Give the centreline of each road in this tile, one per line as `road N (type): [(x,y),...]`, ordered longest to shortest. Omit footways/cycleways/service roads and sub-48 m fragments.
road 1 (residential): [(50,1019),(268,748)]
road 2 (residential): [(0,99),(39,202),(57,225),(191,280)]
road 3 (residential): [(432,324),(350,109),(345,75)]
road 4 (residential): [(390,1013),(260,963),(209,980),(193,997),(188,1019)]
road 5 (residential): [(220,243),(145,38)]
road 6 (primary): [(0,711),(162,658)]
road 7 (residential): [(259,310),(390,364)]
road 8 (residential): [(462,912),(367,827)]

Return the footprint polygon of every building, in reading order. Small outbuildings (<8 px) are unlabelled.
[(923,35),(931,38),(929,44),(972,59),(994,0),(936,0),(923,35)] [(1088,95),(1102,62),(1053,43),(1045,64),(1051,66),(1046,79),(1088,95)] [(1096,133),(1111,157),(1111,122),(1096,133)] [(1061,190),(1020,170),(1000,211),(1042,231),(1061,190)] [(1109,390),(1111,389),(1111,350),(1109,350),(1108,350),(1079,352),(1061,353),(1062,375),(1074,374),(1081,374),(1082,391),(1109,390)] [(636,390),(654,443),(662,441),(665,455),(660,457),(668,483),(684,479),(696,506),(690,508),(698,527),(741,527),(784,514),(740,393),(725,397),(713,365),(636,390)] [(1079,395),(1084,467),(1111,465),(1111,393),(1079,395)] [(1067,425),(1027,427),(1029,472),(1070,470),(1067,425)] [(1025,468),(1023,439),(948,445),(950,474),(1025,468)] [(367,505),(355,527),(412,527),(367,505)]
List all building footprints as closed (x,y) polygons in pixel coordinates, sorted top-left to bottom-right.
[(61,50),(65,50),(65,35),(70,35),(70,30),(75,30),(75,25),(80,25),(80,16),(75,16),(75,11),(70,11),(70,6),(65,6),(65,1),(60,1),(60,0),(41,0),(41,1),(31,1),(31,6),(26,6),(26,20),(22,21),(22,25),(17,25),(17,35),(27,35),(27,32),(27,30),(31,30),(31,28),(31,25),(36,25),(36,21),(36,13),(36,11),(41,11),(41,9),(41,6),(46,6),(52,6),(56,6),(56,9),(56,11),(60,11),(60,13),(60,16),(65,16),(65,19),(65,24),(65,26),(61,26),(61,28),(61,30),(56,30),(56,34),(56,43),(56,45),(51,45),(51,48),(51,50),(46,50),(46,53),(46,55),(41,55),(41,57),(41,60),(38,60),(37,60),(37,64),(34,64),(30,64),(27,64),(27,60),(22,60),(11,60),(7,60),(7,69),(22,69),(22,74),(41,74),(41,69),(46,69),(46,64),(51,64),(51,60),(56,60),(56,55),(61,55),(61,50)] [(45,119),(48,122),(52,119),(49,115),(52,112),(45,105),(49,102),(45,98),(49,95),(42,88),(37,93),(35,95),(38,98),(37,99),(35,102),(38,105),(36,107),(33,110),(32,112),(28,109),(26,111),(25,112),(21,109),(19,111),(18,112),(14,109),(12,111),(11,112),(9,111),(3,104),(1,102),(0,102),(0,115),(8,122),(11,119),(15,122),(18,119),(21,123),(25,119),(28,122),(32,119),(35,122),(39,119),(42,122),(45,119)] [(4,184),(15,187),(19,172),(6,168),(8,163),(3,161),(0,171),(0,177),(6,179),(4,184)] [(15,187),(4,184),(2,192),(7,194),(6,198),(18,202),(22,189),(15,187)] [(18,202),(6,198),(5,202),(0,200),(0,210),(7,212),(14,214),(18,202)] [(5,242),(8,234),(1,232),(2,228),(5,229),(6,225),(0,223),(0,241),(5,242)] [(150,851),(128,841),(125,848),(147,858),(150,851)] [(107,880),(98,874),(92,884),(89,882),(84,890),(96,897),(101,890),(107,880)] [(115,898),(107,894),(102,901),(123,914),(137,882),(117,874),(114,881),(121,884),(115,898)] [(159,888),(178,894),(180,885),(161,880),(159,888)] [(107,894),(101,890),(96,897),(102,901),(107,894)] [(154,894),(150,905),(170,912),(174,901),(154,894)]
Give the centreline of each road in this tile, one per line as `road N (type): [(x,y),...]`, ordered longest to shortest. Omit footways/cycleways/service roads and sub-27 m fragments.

• • •

• **WORK TASK**: The full set of entries above should be given again exactly.

• **REPLY**:
Give the centreline of each road in this tile, one per line as `road N (type): [(x,y),...]`, ordered longest to shortest. Omit footways/cycleways/service roads and sub-48 m fragments.
road 1 (residential): [(50,1019),(268,748)]
road 2 (residential): [(0,99),(39,202),(57,225),(191,280)]
road 3 (residential): [(432,324),(350,109),(345,75)]
road 4 (residential): [(390,1013),(260,963),(209,980),(193,997),(188,1019)]
road 5 (residential): [(220,243),(145,38)]
road 6 (primary): [(0,711),(162,658)]
road 7 (residential): [(259,310),(390,364)]
road 8 (residential): [(462,912),(367,827)]

Return the footprint polygon of every building, in reading order. Small outbuildings (<8 px) are unlabelled.
[(923,35),(931,38),(929,44),(972,59),(994,0),(936,0),(923,35)] [(1088,95),(1102,62),(1053,43),(1045,64),(1051,66),(1046,79),(1088,95)] [(1096,133),(1111,157),(1111,122),(1096,133)] [(1061,190),(1020,170),(1000,211),(1042,231),(1061,190)] [(1109,390),(1111,389),(1111,350),(1109,350),(1108,350),(1079,352),(1061,353),(1062,375),(1074,374),(1081,374),(1082,391),(1109,390)] [(636,390),(654,443),(662,441),(665,455),(660,457),(668,483),(684,479),(696,506),(690,508),(698,527),(741,527),(784,514),(740,393),(725,397),(713,365),(636,390)] [(1079,395),(1084,467),(1111,465),(1111,393),(1079,395)] [(1067,425),(1027,427),(1029,472),(1070,470),(1067,425)] [(1025,468),(1023,439),(948,445),(950,474),(1025,468)] [(367,505),(355,527),(412,527),(367,505)]
List all building footprints as closed (x,y) polygons in pixel coordinates, sorted top-left to bottom-right.
[(61,50),(65,50),(65,35),(70,35),(70,30),(75,30),(75,25),(80,25),(80,16),(75,16),(75,11),(70,11),(70,6),(65,6),(65,1),(60,1),(60,0),(41,0),(41,1),(31,1),(31,6),(26,6),(26,20),(22,21),(22,25),(17,25),(17,35),(27,35),(27,32),(27,30),(31,30),(31,28),(31,25),(36,25),(36,21),(36,13),(36,11),(41,11),(41,9),(41,6),(46,6),(52,6),(56,6),(56,9),(56,11),(60,11),(60,13),(60,16),(65,16),(65,19),(65,24),(65,26),(61,26),(61,28),(61,30),(56,30),(56,34),(56,43),(56,45),(51,45),(51,48),(51,50),(46,50),(46,53),(46,55),(41,55),(41,57),(41,60),(38,60),(37,60),(37,64),(34,64),(30,64),(27,64),(27,60),(22,60),(11,60),(7,60),(7,69),(22,69),(22,74),(41,74),(41,69),(46,69),(46,64),(51,64),(51,60),(56,60),(56,55),(61,55),(61,50)] [(45,119),(48,122),(52,119),(49,115),(52,112),(45,105),(49,102),(45,98),(49,95),(42,88),(37,93),(35,95),(38,98),(37,99),(35,102),(38,105),(36,107),(33,110),(32,112),(28,109),(26,111),(25,112),(21,109),(19,111),(18,112),(14,109),(12,111),(11,112),(9,111),(3,104),(1,102),(0,102),(0,115),(8,122),(11,119),(15,122),(18,119),(21,123),(25,119),(28,122),(32,119),(35,122),(39,119),(42,122),(45,119)] [(4,184),(15,187),(19,172),(6,168),(8,163),(3,161),(0,171),(0,177),(6,179),(4,184)] [(15,187),(4,184),(2,192),(7,194),(6,198),(18,202),(22,189),(15,187)] [(18,202),(6,198),(5,202),(0,200),(0,210),(7,212),(14,214),(18,202)] [(5,242),(8,234),(1,232),(2,228),(5,229),(6,225),(0,223),(0,241),(5,242)] [(150,851),(128,841),(125,848),(147,858),(150,851)] [(107,880),(98,874),(92,884),(89,882),(84,890),(96,897),(101,890),(107,880)] [(115,898),(107,894),(102,901),(123,914),(137,882),(117,874),(114,881),(121,884),(115,898)] [(159,888),(178,894),(180,885),(161,880),(159,888)] [(107,894),(101,890),(96,897),(102,901),(107,894)] [(154,894),(150,905),(170,912),(174,901),(154,894)]
Give the centreline of each road in this tile, one per line as `road N (type): [(x,y),...]`, ordered longest to shortest. Omit footways/cycleways/service roads and sub-27 m fragments.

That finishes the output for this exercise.